Object tracking records:
————
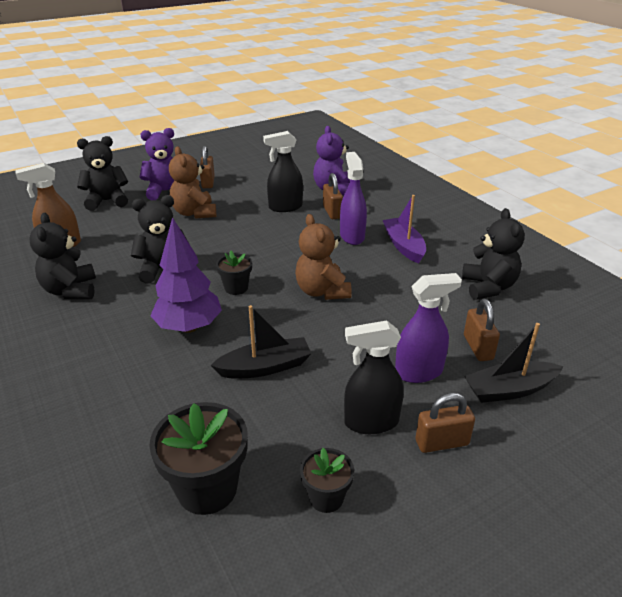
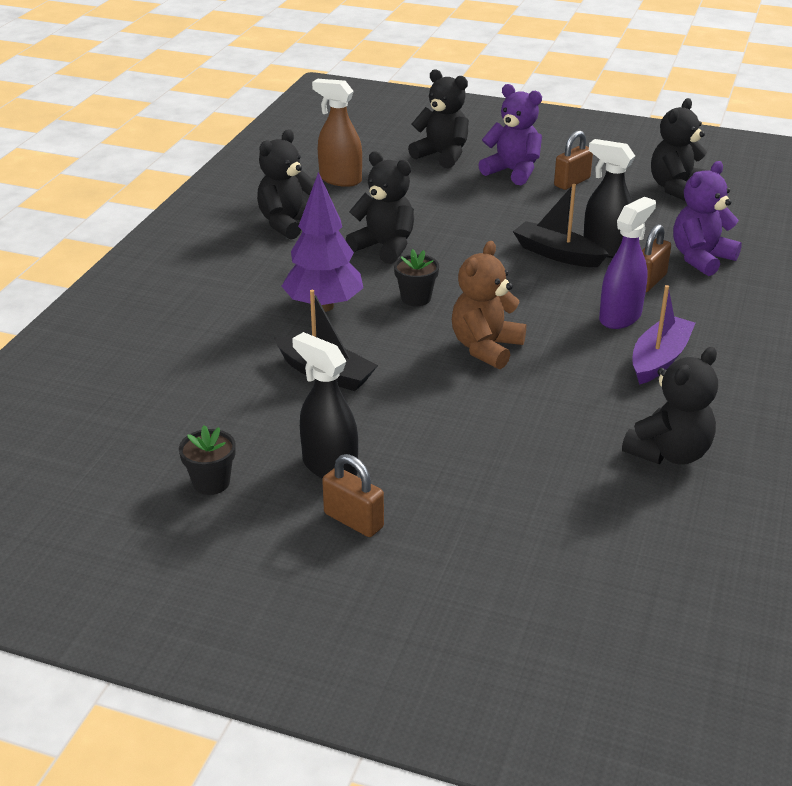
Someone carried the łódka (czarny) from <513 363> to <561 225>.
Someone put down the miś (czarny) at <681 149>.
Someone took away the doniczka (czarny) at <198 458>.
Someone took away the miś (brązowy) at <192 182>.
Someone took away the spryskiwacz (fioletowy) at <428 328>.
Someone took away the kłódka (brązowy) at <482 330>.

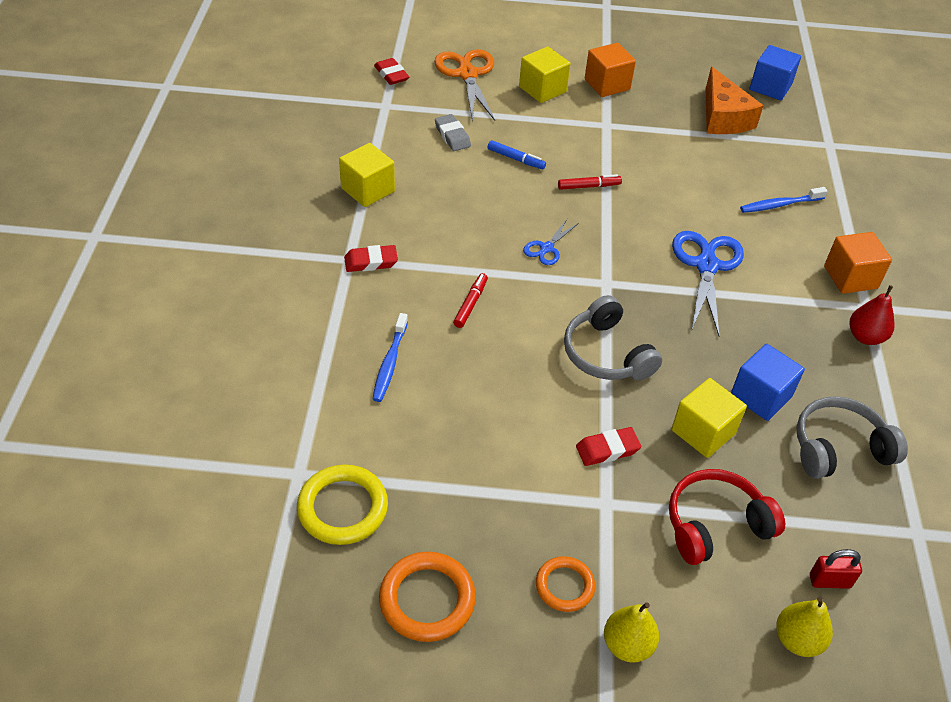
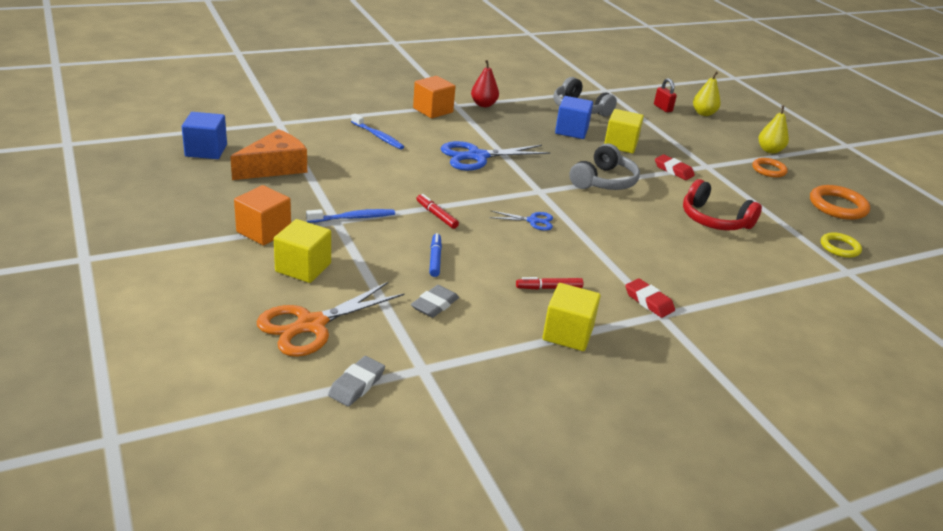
Someone carried the szczoteczka do zębów (niebieski) from <390 357> to <350 216>.
Someone repainted the gumka do mazania (czerwony) at <391 71>, which became the gumka do mazania (szary) at <356 381>.
Someone carried the flamaster (czerwony) from <470 300> to <549 283>.
Someone carried the słuchawki (czerwony) from <727 517> to <722 205>.
Someone scaled the pierścień (żółty) at <342 505> by 0.63.

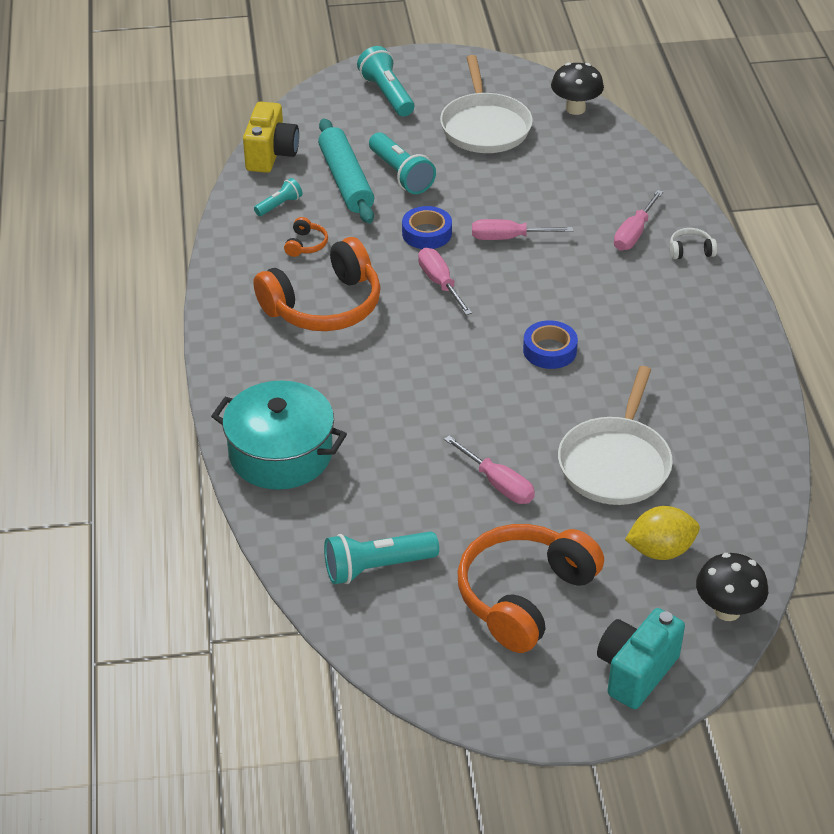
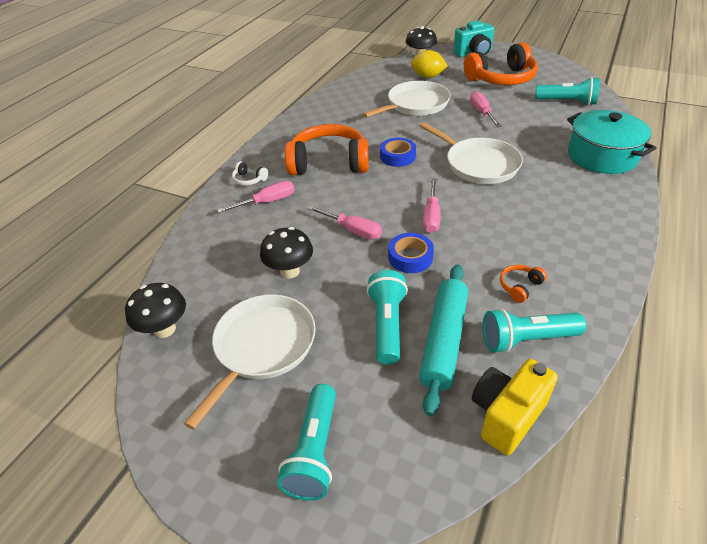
Someone put down the grzyb (czarny) at <286 253>.
Someone carried the słuchawki (pomarańczowy) from <317 284> to <327 149>.
Someone put down the patelnia (biały) at <471 153>.
Someone scaled the latarka (turkusowy) at <278 197> by 1.77.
————
*Exercise objective*: In the records above, collect each line with "brązowy".

*Reply*:
Someone took away the miś (brązowy) at <192 182>.
Someone took away the kłódka (brązowy) at <482 330>.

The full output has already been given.